WHAT YOU NEED TO DO: Leaving out every picture, quote the data below exactly as it appears.

DATASET EXCERPT:
▽
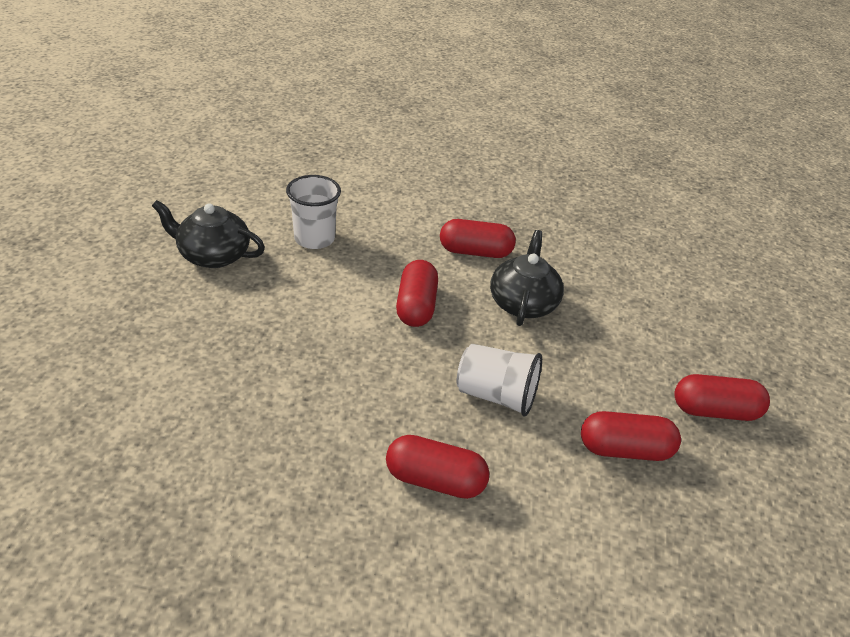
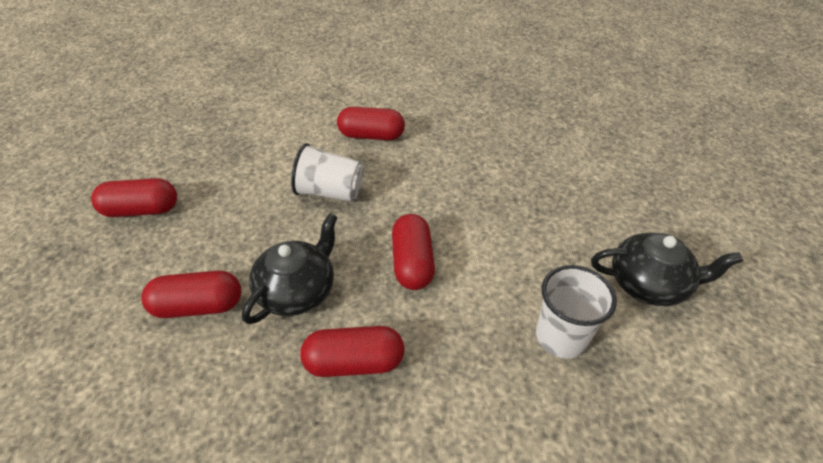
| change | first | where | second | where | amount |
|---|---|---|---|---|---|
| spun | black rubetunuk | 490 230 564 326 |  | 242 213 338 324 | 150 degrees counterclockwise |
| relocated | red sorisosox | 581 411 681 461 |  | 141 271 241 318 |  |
△
ANSWER TO THE EXERCISE:
| change | first | where | second | where | amount |
|---|---|---|---|---|---|
| spun | black rubetunuk | 490 230 564 326 |  | 242 213 338 324 | 150 degrees counterclockwise |
| relocated | red sorisosox | 581 411 681 461 |  | 141 271 241 318 |  |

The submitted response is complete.